┌──

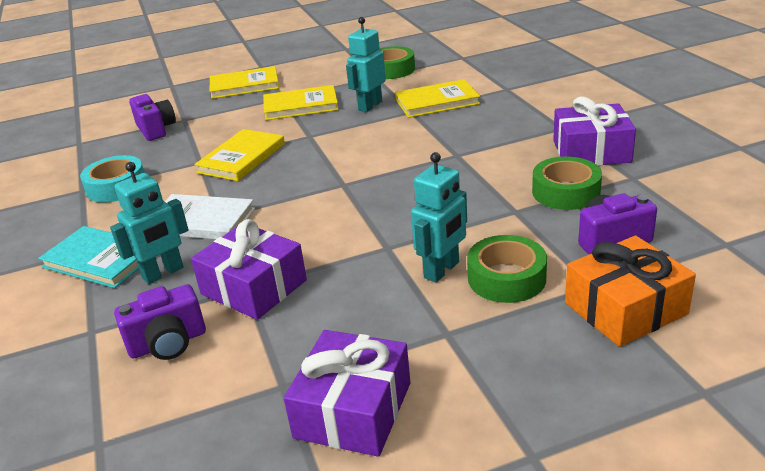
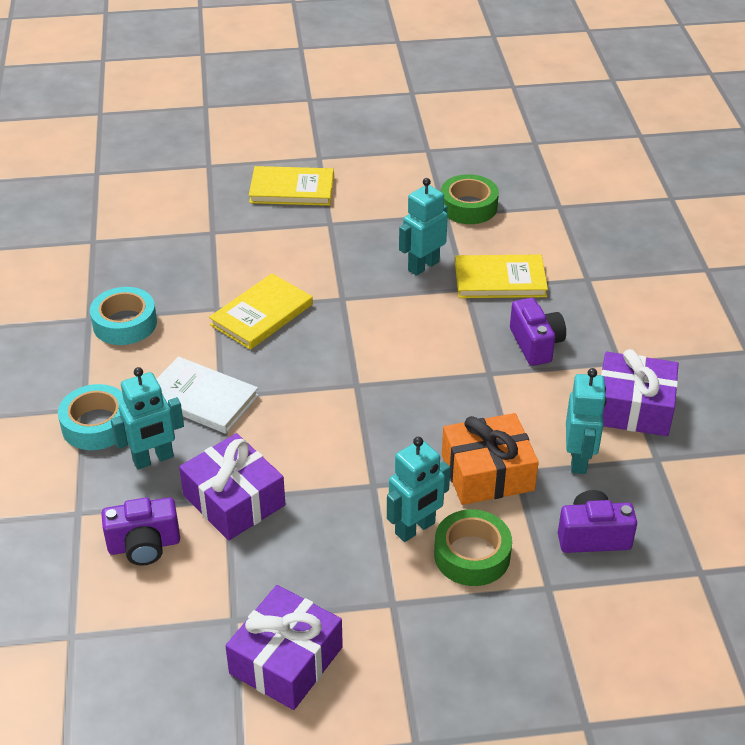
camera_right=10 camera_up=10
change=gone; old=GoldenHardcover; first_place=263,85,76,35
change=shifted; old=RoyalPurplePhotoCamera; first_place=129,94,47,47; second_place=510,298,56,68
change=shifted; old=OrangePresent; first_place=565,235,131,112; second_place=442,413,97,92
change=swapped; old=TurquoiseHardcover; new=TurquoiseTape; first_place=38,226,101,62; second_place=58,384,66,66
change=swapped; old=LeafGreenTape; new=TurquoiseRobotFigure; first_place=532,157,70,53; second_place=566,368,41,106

└──

Aim of the exercise
The entries above, without their pictures, should be written out exactly.

Task response
camera_right=10 camera_up=10
change=gone; old=GoldenHardcover; first_place=263,85,76,35
change=shifted; old=RoyalPurplePhotoCamera; first_place=129,94,47,47; second_place=510,298,56,68
change=shifted; old=OrangePresent; first_place=565,235,131,112; second_place=442,413,97,92
change=swapped; old=TurquoiseHardcover; new=TurquoiseTape; first_place=38,226,101,62; second_place=58,384,66,66
change=swapped; old=LeafGreenTape; new=TurquoiseRobotFigure; first_place=532,157,70,53; second_place=566,368,41,106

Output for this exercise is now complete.